---------- Record excerpts ----------
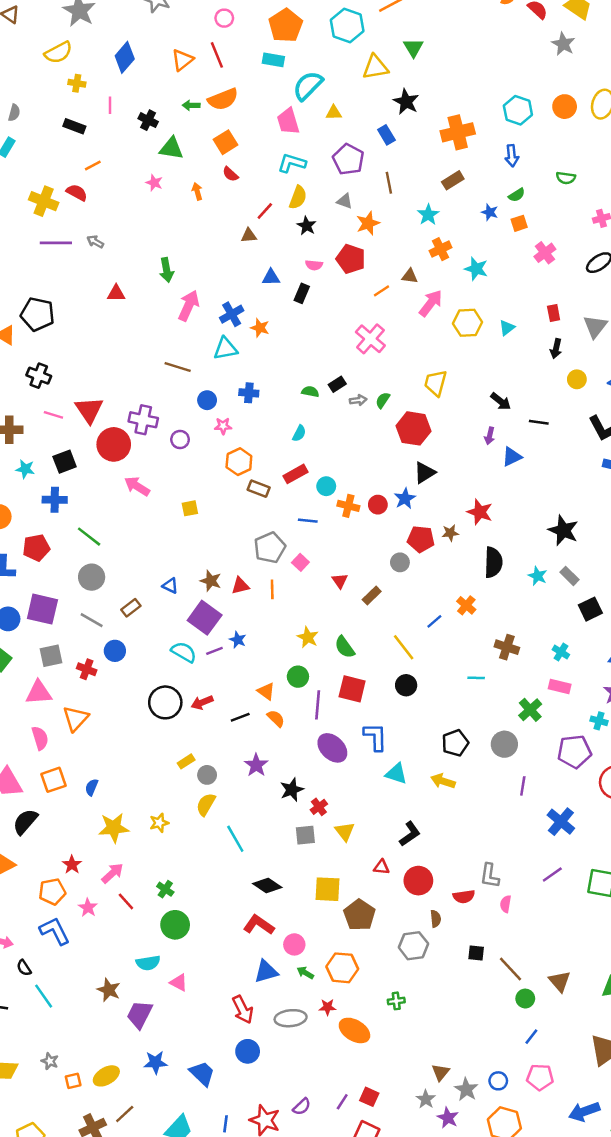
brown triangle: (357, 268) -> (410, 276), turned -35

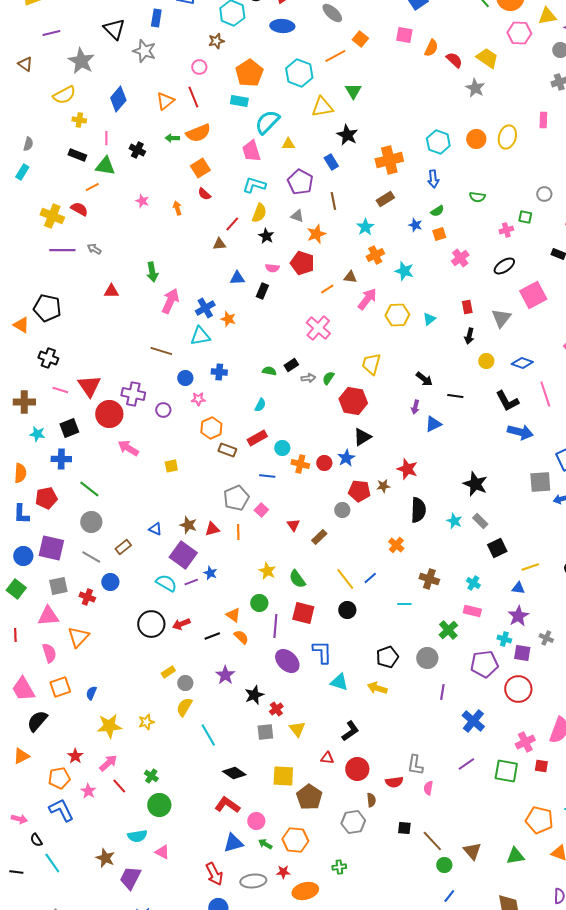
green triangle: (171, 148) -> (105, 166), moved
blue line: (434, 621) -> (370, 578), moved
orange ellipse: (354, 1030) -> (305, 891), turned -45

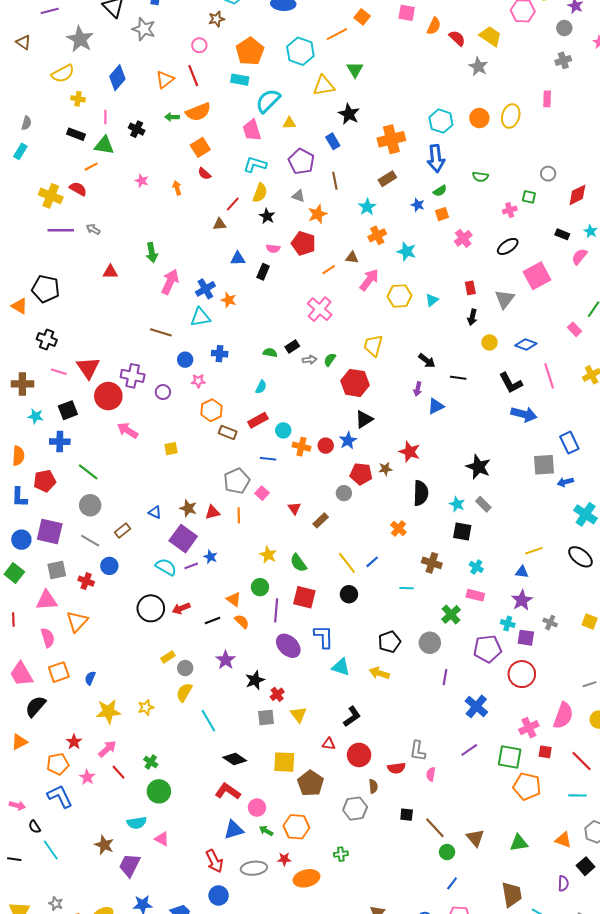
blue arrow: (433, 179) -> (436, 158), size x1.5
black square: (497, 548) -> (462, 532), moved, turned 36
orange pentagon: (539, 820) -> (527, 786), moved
----------
The entries are to be written out in full and exactly, apart from the pictures.

◆ **Exercise solution**
brown triangle: (357, 268) -> (410, 276), turned -35

green triangle: (171, 148) -> (105, 166), moved
blue line: (434, 621) -> (370, 578), moved
orange ellipse: (354, 1030) -> (305, 891), turned -45

blue arrow: (433, 179) -> (436, 158), size x1.5
black square: (497, 548) -> (462, 532), moved, turned 36
orange pentagon: (539, 820) -> (527, 786), moved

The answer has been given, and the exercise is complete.